[Data entries]:
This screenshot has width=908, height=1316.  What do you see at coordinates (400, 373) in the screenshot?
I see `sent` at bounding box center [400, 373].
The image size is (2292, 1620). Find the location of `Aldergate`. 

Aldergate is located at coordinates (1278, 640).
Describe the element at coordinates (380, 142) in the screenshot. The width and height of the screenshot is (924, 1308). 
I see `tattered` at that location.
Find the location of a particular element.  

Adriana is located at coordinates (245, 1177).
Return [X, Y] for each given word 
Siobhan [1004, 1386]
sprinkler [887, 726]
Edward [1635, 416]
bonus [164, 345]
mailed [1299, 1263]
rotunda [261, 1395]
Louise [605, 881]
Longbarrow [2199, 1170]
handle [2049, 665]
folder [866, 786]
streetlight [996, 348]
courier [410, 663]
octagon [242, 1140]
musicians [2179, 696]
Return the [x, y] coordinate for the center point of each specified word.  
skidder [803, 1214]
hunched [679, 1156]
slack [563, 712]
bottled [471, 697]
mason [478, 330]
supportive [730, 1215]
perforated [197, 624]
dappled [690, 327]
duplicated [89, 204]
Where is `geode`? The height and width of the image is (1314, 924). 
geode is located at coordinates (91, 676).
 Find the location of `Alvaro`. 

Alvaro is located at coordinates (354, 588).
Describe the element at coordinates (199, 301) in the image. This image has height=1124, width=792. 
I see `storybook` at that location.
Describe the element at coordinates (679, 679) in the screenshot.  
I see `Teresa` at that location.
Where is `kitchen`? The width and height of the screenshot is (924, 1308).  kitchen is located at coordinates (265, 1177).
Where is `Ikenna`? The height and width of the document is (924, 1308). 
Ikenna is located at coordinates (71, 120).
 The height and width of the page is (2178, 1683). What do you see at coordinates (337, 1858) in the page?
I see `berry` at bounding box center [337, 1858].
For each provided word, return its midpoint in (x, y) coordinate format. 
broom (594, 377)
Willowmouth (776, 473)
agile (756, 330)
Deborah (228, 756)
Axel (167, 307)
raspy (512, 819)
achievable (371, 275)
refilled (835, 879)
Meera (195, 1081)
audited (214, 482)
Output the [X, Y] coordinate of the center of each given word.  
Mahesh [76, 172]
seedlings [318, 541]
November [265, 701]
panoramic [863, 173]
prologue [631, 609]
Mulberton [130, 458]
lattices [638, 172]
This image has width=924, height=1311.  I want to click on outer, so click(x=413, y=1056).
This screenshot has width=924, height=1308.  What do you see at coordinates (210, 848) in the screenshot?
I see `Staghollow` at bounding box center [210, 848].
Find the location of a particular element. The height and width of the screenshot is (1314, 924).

[Direction]: Rewrite the lines above with "Find the location of" swapped for "Locate" wherever it occurs, keeping everything else unchanged.

[Solution]:
This screenshot has width=908, height=1316.  What do you see at coordinates (400, 373) in the screenshot?
I see `sent` at bounding box center [400, 373].
The image size is (2292, 1620). Locate `Aldergate`. 

Aldergate is located at coordinates (1278, 640).
Describe the element at coordinates (380, 142) in the screenshot. The width and height of the screenshot is (924, 1308). 
I see `tattered` at that location.
Locate a particular element.  

Adriana is located at coordinates (245, 1177).
Return [X, Y] for each given word 
Siobhan [1004, 1386]
sprinkler [887, 726]
Edward [1635, 416]
bonus [164, 345]
mailed [1299, 1263]
rotunda [261, 1395]
Louise [605, 881]
Longbarrow [2199, 1170]
handle [2049, 665]
folder [866, 786]
streetlight [996, 348]
courier [410, 663]
octagon [242, 1140]
musicians [2179, 696]
Return the [x, y] coordinate for the center point of each specified word.  
skidder [803, 1214]
hunched [679, 1156]
slack [563, 712]
bottled [471, 697]
mason [478, 330]
supportive [730, 1215]
perforated [197, 624]
dappled [690, 327]
duplicated [89, 204]
Where is `geode`? The height and width of the image is (1314, 924). 
geode is located at coordinates (91, 676).
 Locate `Alvaro`. 

Alvaro is located at coordinates (354, 588).
Describe the element at coordinates (199, 301) in the image. This image has height=1124, width=792. 
I see `storybook` at that location.
Describe the element at coordinates (679, 679) in the screenshot.  
I see `Teresa` at that location.
Where is `kitchen`? The width and height of the screenshot is (924, 1308).  kitchen is located at coordinates (265, 1177).
Where is `Ikenna`? The height and width of the document is (924, 1308). 
Ikenna is located at coordinates (71, 120).
 The height and width of the page is (2178, 1683). What do you see at coordinates (337, 1858) in the page?
I see `berry` at bounding box center [337, 1858].
For each provided word, return its midpoint in (x, y) coordinate format. 
broom (594, 377)
Willowmouth (776, 473)
agile (756, 330)
Deborah (228, 756)
Axel (167, 307)
raspy (512, 819)
achievable (371, 275)
refilled (835, 879)
Meera (195, 1081)
audited (214, 482)
Output the [X, Y] coordinate of the center of each given word.  
Mahesh [76, 172]
seedlings [318, 541]
November [265, 701]
panoramic [863, 173]
prologue [631, 609]
Mulberton [130, 458]
lattices [638, 172]
This image has width=924, height=1311.  I want to click on outer, so click(x=413, y=1056).
This screenshot has width=924, height=1308.  What do you see at coordinates (210, 848) in the screenshot?
I see `Staghollow` at bounding box center [210, 848].
Locate a particular element. The height and width of the screenshot is (1314, 924).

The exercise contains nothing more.